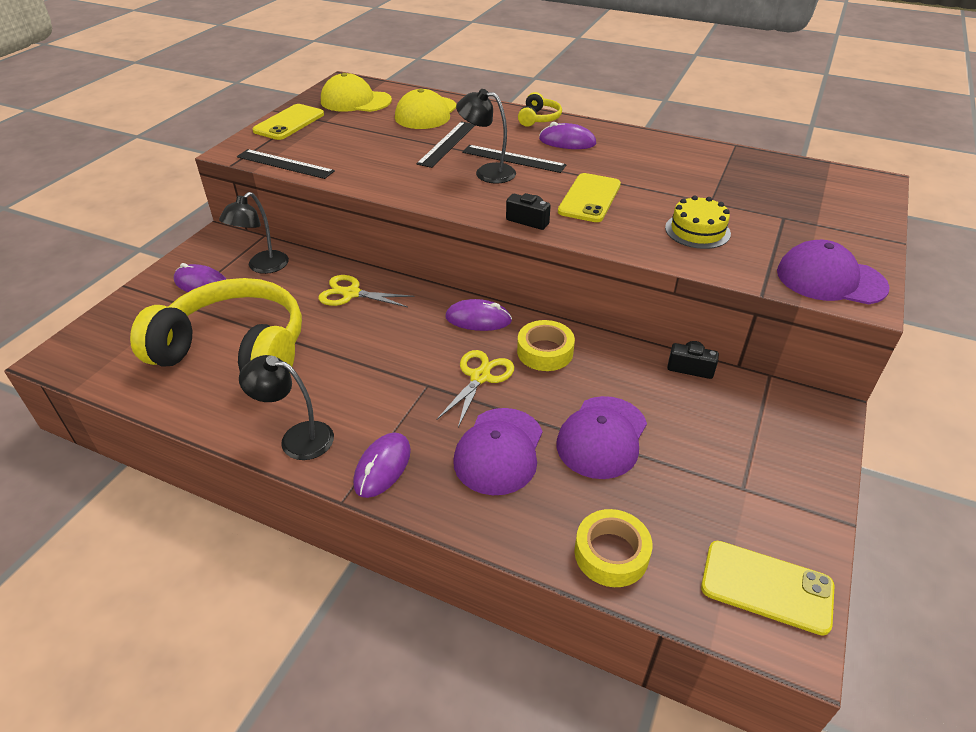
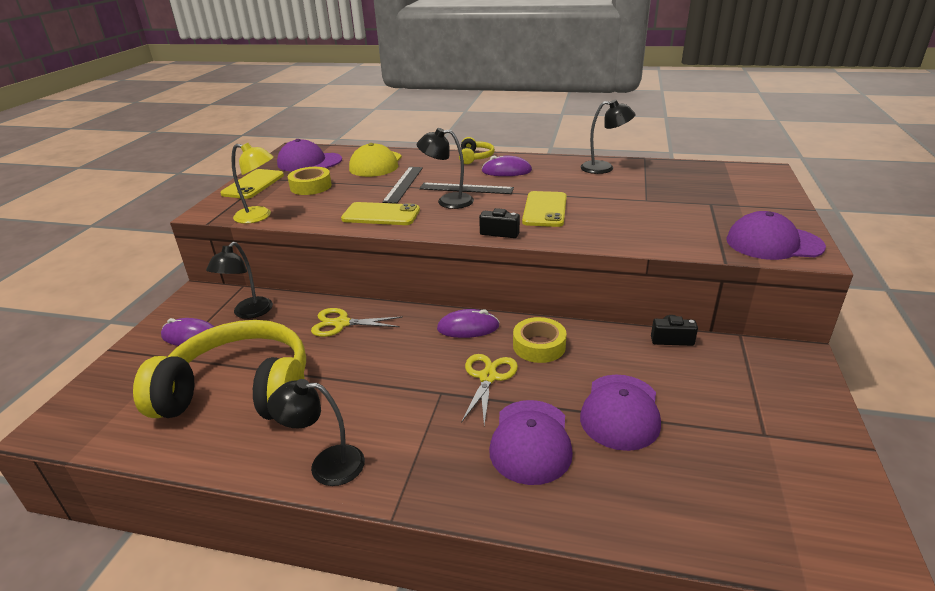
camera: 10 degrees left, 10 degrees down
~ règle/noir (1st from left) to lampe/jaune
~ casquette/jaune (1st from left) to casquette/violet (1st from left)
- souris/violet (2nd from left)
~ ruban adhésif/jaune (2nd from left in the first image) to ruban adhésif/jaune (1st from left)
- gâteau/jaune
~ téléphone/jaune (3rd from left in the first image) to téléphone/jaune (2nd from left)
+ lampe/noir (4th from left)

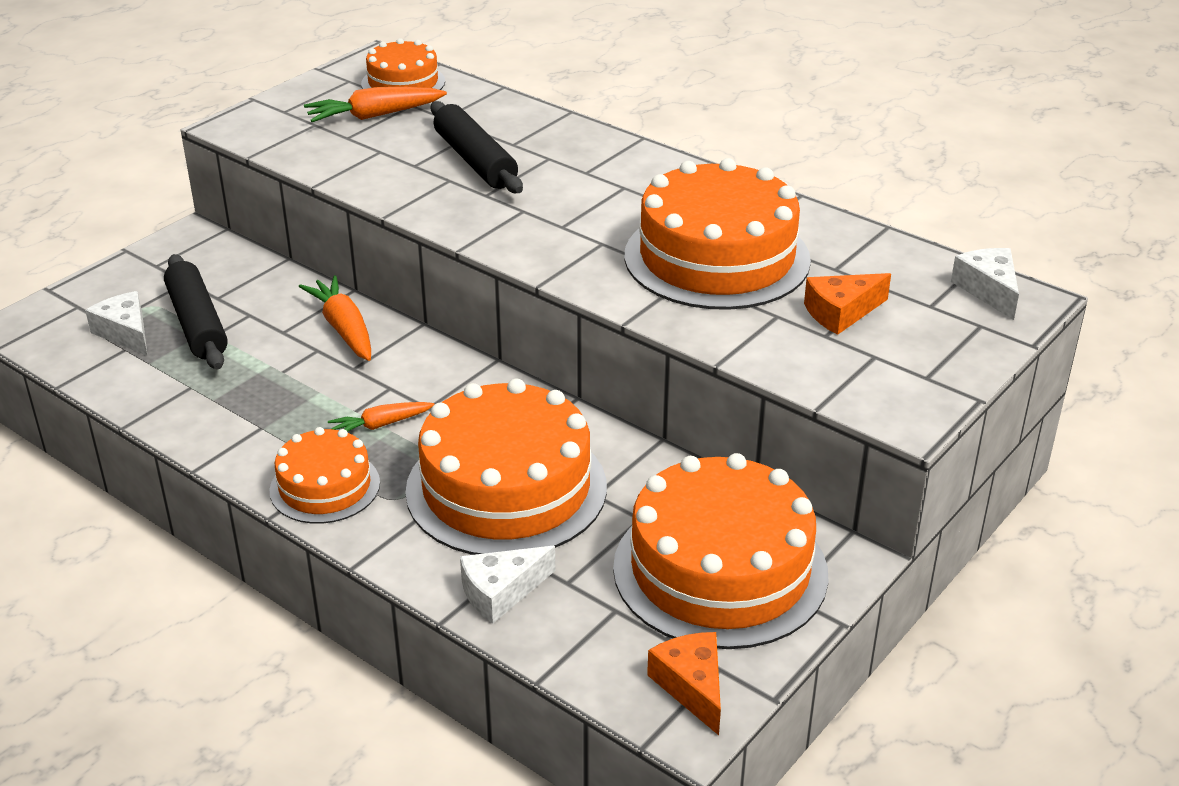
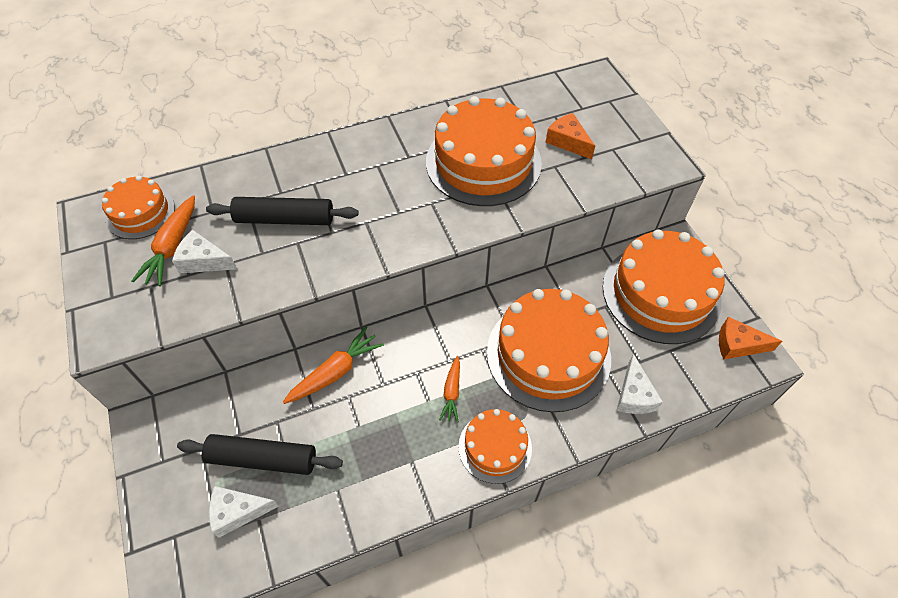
camera: 60 degrees left, 20 degrees up
~ carotte/orange (1st from left in the first image) 135 degrees clockwise
~ fromage/orange (2nd from left in the first image) 135 degrees clockwise
~ fromage/blanc (3rd from left in the first image) to fromage/blanc (1st from left)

####

§ **Exercise requirements**:
To answer, repeat exactly the lines from the line containing "téléphone/jaune (2nd from left)" through the last line of the data above, leaving out all pictures.

§ **Answer for the task**:
~ téléphone/jaune (3rd from left in the first image) to téléphone/jaune (2nd from left)
+ lampe/noir (4th from left)

camera: 60 degrees left, 20 degrees up
~ carotte/orange (1st from left in the first image) 135 degrees clockwise
~ fromage/orange (2nd from left in the first image) 135 degrees clockwise
~ fromage/blanc (3rd from left in the first image) to fromage/blanc (1st from left)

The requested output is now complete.